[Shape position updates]
■ ■ ■
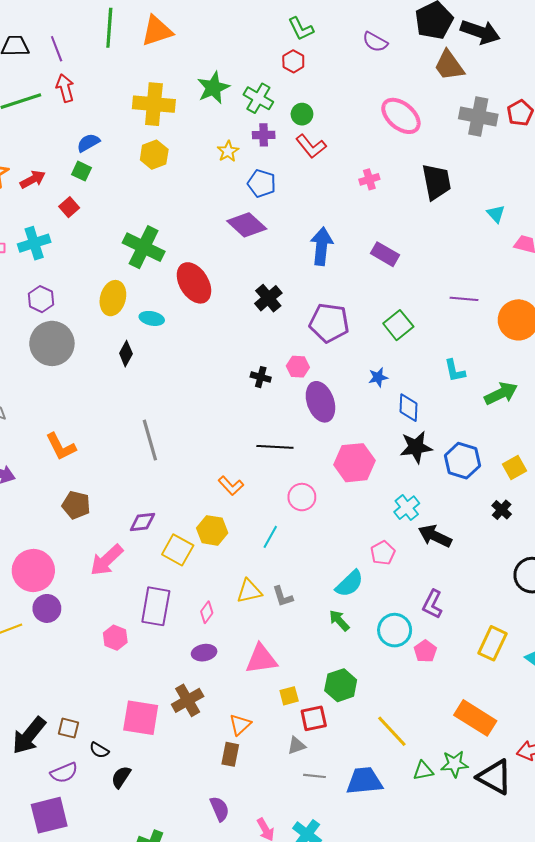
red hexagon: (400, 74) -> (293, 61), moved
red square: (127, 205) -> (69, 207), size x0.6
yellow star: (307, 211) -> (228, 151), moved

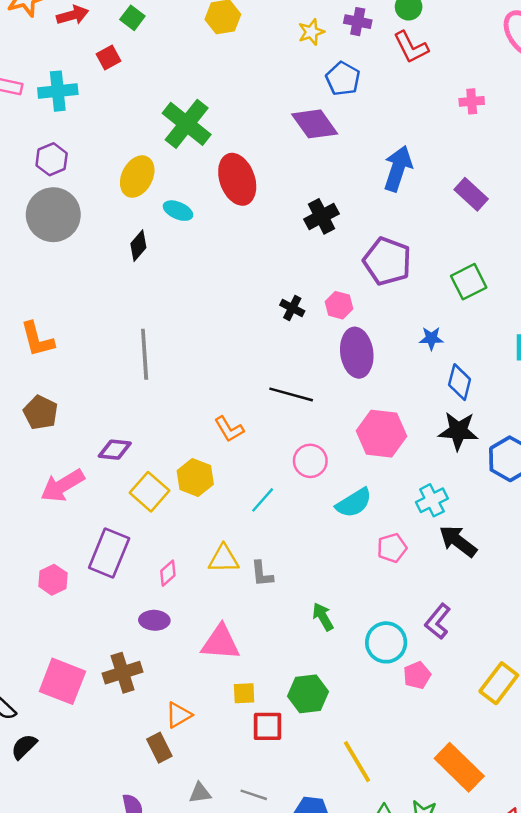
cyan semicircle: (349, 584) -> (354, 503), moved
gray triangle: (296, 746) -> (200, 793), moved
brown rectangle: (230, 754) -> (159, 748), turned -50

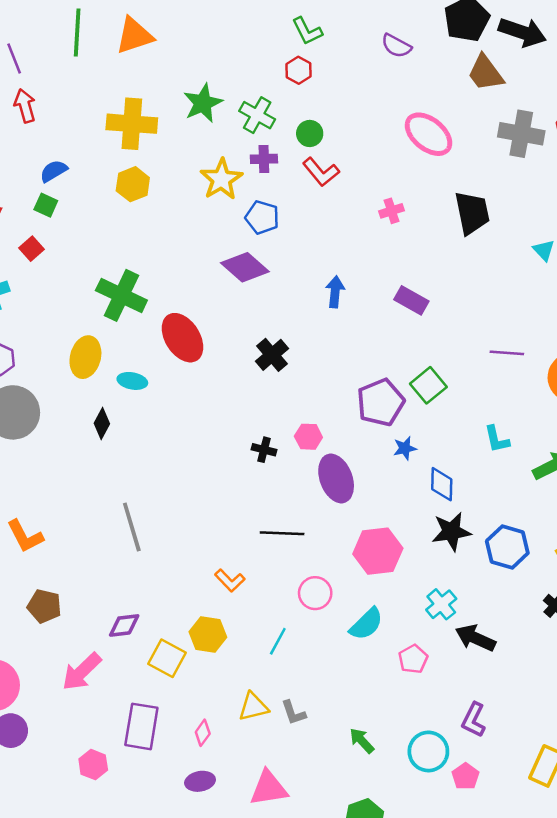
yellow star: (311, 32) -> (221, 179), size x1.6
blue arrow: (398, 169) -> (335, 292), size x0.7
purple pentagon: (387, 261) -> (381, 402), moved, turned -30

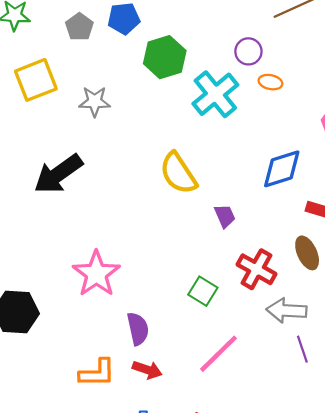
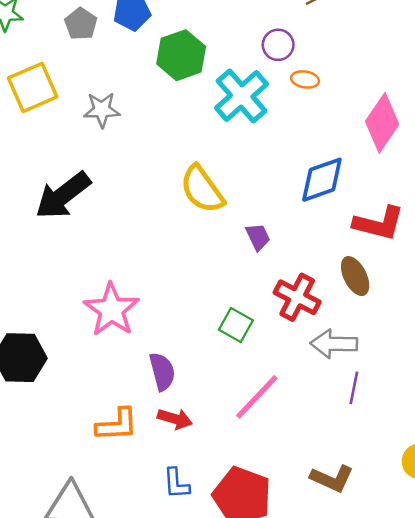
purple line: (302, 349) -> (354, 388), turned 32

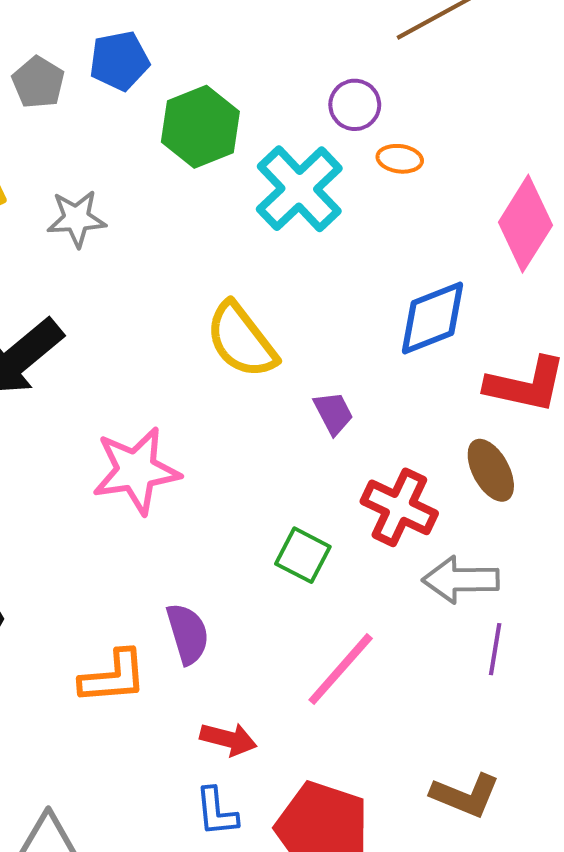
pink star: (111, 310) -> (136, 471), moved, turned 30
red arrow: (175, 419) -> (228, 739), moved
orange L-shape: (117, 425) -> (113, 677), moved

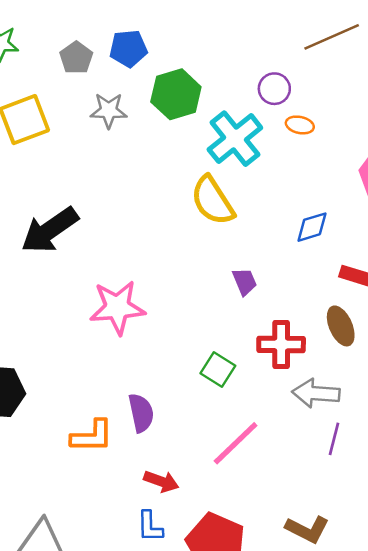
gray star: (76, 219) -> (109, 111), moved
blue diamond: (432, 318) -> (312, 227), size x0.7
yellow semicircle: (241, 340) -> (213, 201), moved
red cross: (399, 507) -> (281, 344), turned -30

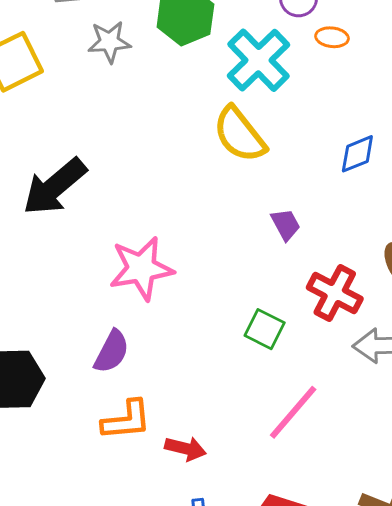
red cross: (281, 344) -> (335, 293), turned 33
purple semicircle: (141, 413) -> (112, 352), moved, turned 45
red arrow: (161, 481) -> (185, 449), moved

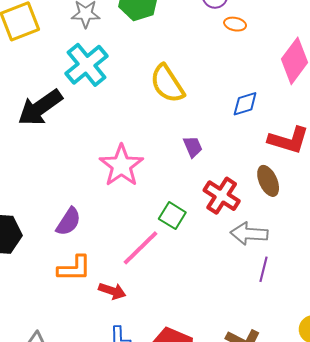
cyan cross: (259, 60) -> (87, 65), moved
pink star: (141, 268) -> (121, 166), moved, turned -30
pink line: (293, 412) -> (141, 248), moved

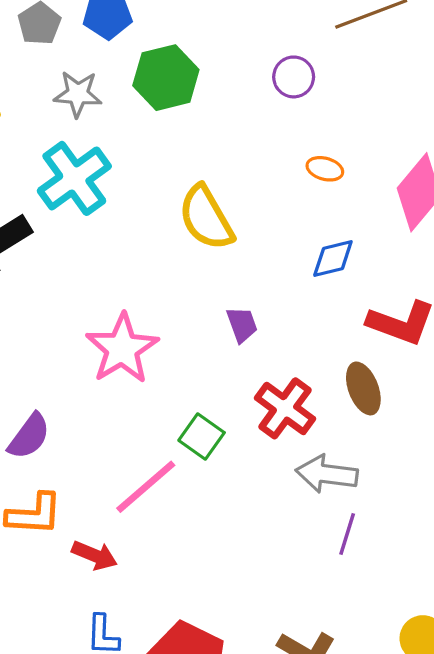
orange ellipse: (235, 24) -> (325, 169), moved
■ ■ ■
=== HOW TO COMPLETE THIS TASK ===
All of the data must be given again exactly, without the pictures.

=== WRITTEN ANSWER ===
red hexagon: (400, 74) -> (293, 61), moved
red square: (127, 205) -> (69, 207), size x0.6
yellow star: (307, 211) -> (228, 151), moved

cyan semicircle: (349, 584) -> (354, 503), moved
gray triangle: (296, 746) -> (200, 793), moved
brown rectangle: (230, 754) -> (159, 748), turned -50

yellow star: (311, 32) -> (221, 179), size x1.6
blue arrow: (398, 169) -> (335, 292), size x0.7
purple pentagon: (387, 261) -> (381, 402), moved, turned -30

purple line: (302, 349) -> (354, 388), turned 32

pink star: (111, 310) -> (136, 471), moved, turned 30
red arrow: (175, 419) -> (228, 739), moved
orange L-shape: (117, 425) -> (113, 677), moved

gray star: (76, 219) -> (109, 111), moved
blue diamond: (432, 318) -> (312, 227), size x0.7
yellow semicircle: (241, 340) -> (213, 201), moved
red cross: (399, 507) -> (281, 344), turned -30

red cross: (281, 344) -> (335, 293), turned 33
purple semicircle: (141, 413) -> (112, 352), moved, turned 45
red arrow: (161, 481) -> (185, 449), moved

cyan cross: (259, 60) -> (87, 65), moved
pink star: (141, 268) -> (121, 166), moved, turned -30
pink line: (293, 412) -> (141, 248), moved

orange ellipse: (235, 24) -> (325, 169), moved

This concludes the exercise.